[Exercise inputs Boundary: Start]
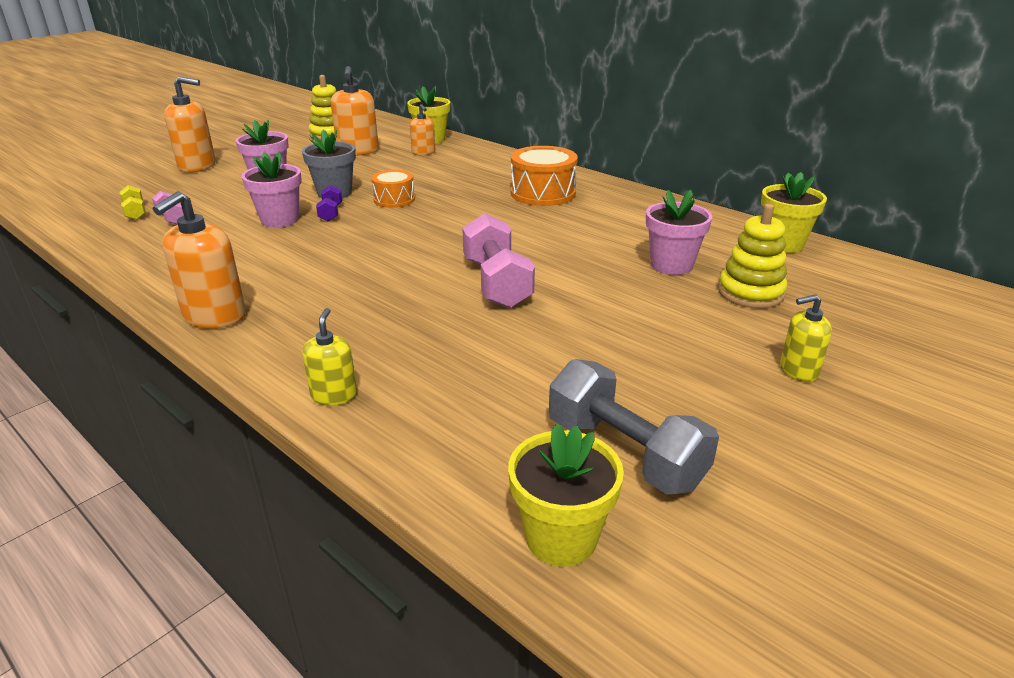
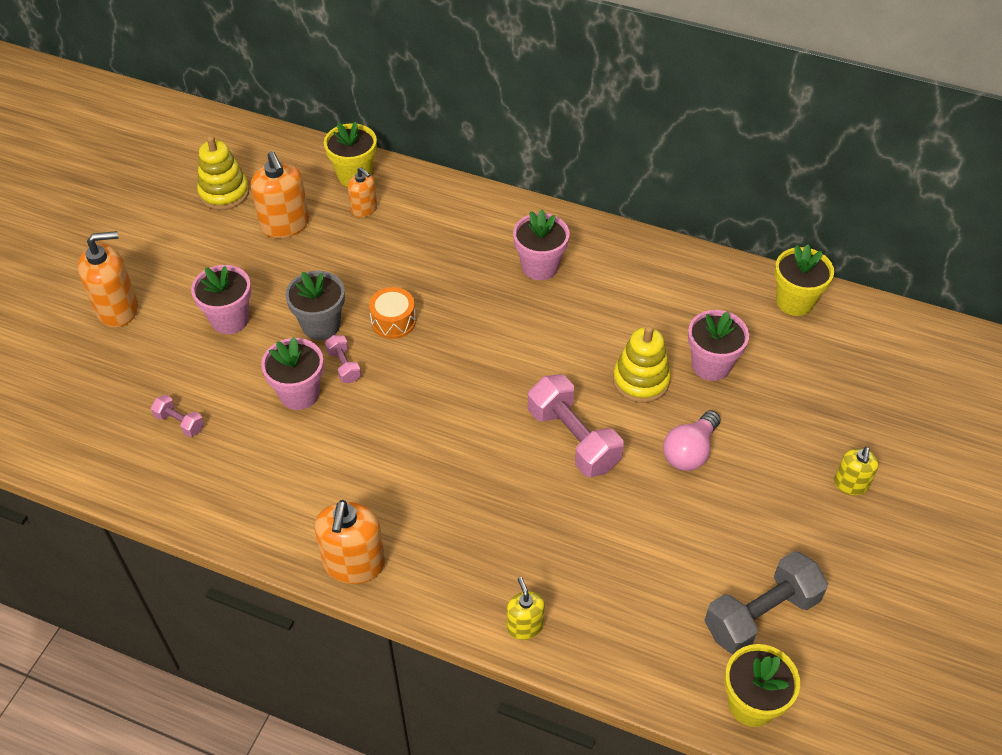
camera: 20 degrees left, 20 degrees up
(135, 212) = (129, 424): yellow dumbbell -> none
(331, 213) = (344, 366): purple dumbbell -> pink dumbbell
(543, 193) = (540, 266): orange drum -> pink flower pot
(614, 312) = (690, 451): none -> pink light bulb
(625, 453) = (761, 615): grey dumbbell -> grey dumbbell turned 60 degrees counterclockwise
(750, 293) = (788, 389): yellow stacking toy -> yellow stacking toy (641, 380)
(798, 370) = (850, 484): yellow soap dispenser -> yellow soap dispenser turned 45 degrees counterclockwise

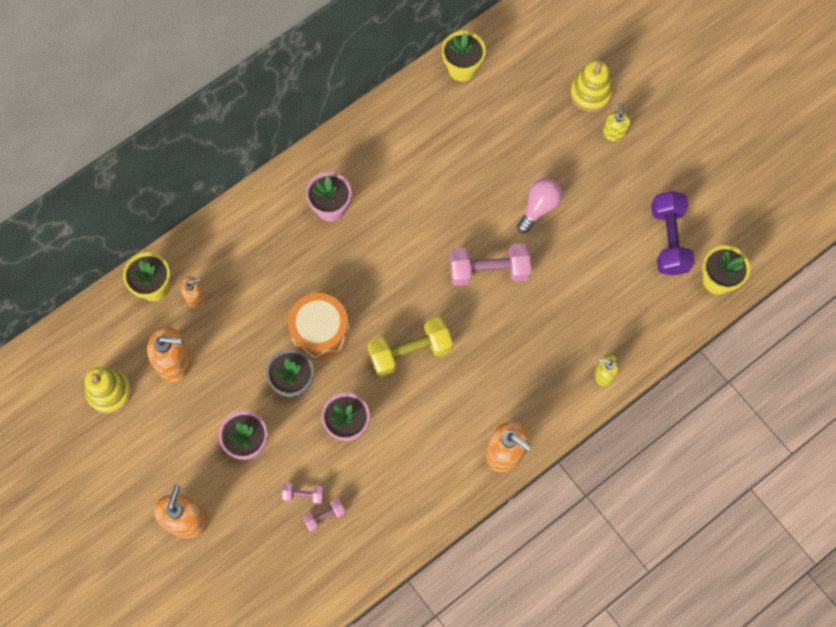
camera: 60 degrees left, 20 degrees up
(344, 366) = (341, 384): pink dumbbell -> pink dumbbell (303, 495)
(393, 321) = (320, 331): orange drum -> orange drum, size x1.62
(422, 410) = (410, 352): none -> yellow dumbbell
(641, 380) = (468, 202): yellow stacking toy -> yellow stacking toy (590, 93)
(690, 451) = (539, 207): pink light bulb -> pink light bulb turned 120 degrees counterclockwise
(711, 365) = (482, 153): pink flower pot -> none
(761, 615) = (668, 240): grey dumbbell -> purple dumbbell
(850, 484) = (614, 133): yellow soap dispenser -> yellow soap dispenser turned 135 degrees counterclockwise

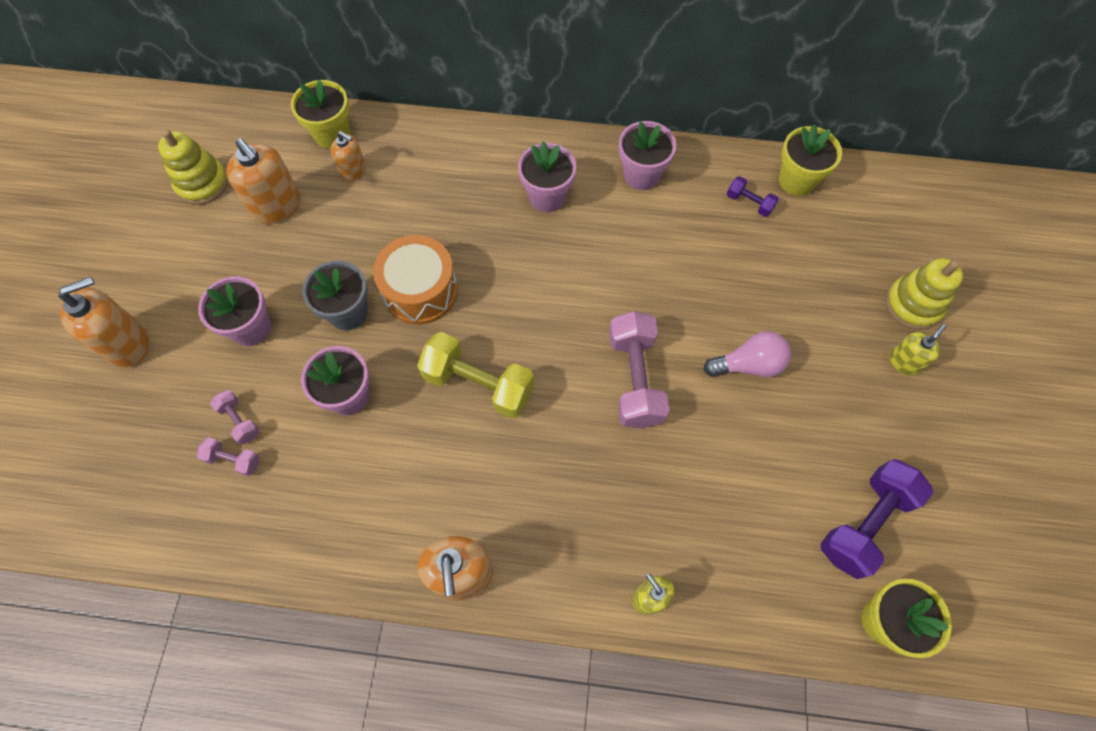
camera: 45 degrees right, 5 degrees down
(371, 144) = (641, 175): none -> pink flower pot
(449, 107) = (749, 203): none -> purple dumbbell
(489, 271) = (635, 379): pink dumbbell -> pink dumbbell turned 45 degrees clockwise

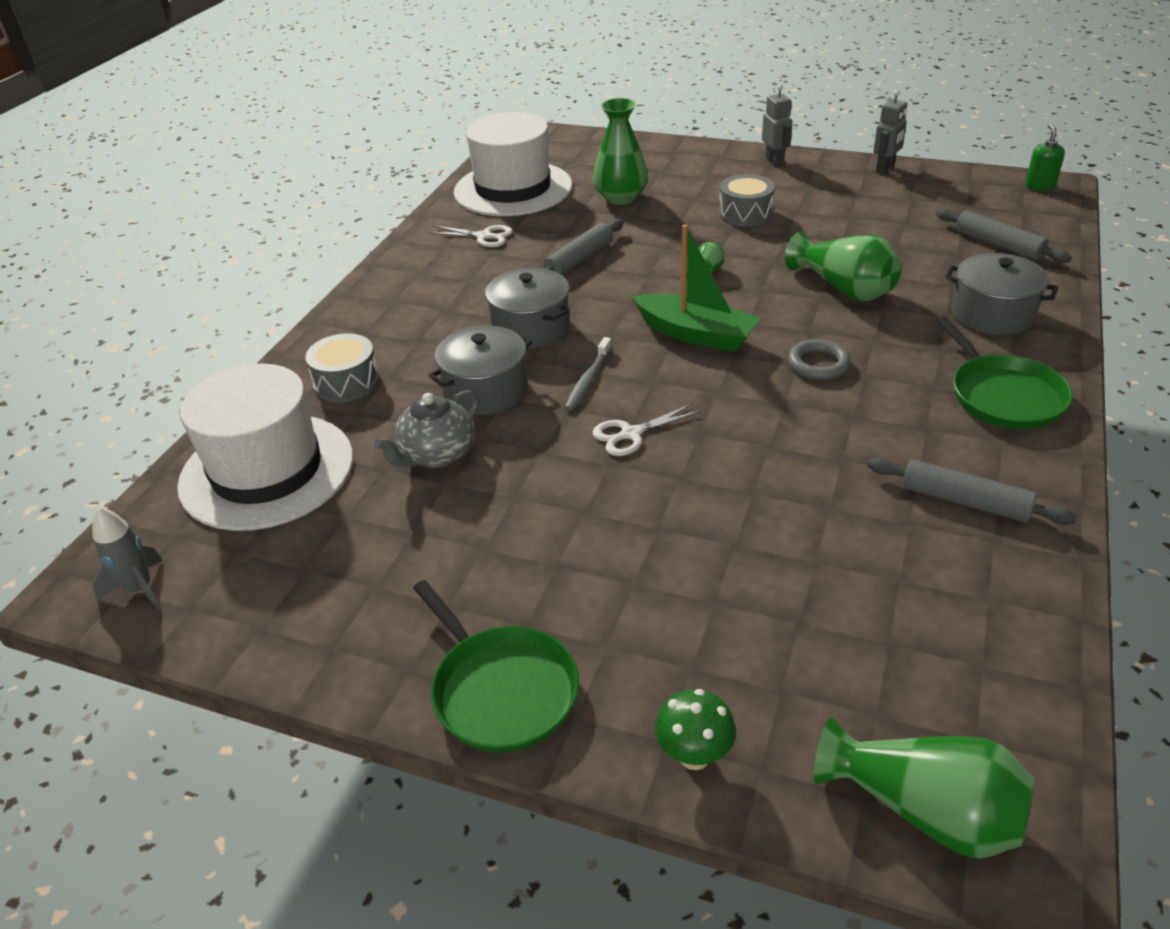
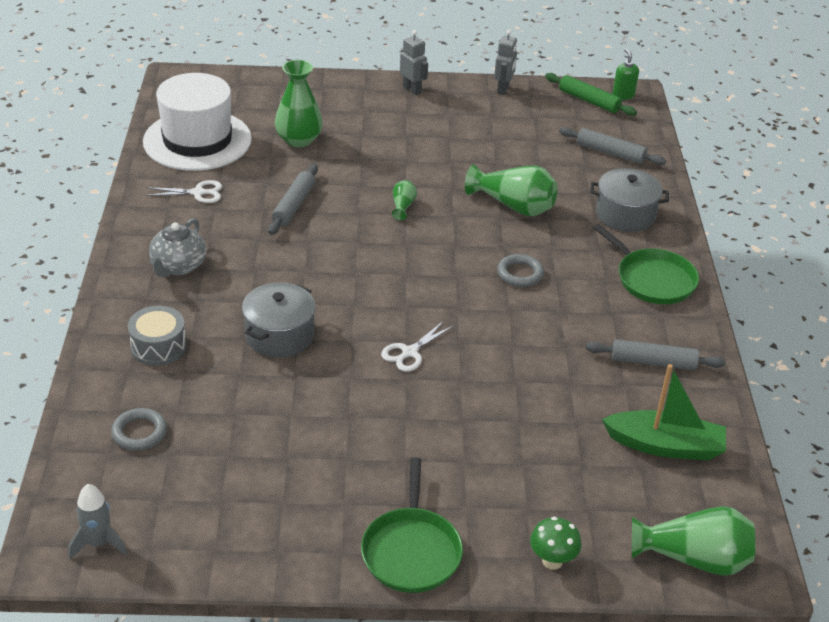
camera: 25 degrees left, 0 degrees up
(267, 471) = (139, 433): white hat -> grey ring
(436, 454) = (270, 394): grey teapot -> grey teapot (178, 266)
(501, 690) = (411, 551): green pan -> green pan turned 60 degrees clockwise
(531, 328) = (286, 275): grey pot -> none
(588, 380) = (355, 313): grey toothbrush -> none
(696, 334) = (420, 261): green boat -> green boat (665, 446)
(745, 214) = (410, 145): grey drum -> none
(991, 188) = (589, 101): none -> green rolling pin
[Exercise inputs Boundary: End]
- Task prompt:
Count lines above containing "orange" and report only the total.

- Answer to this task:
2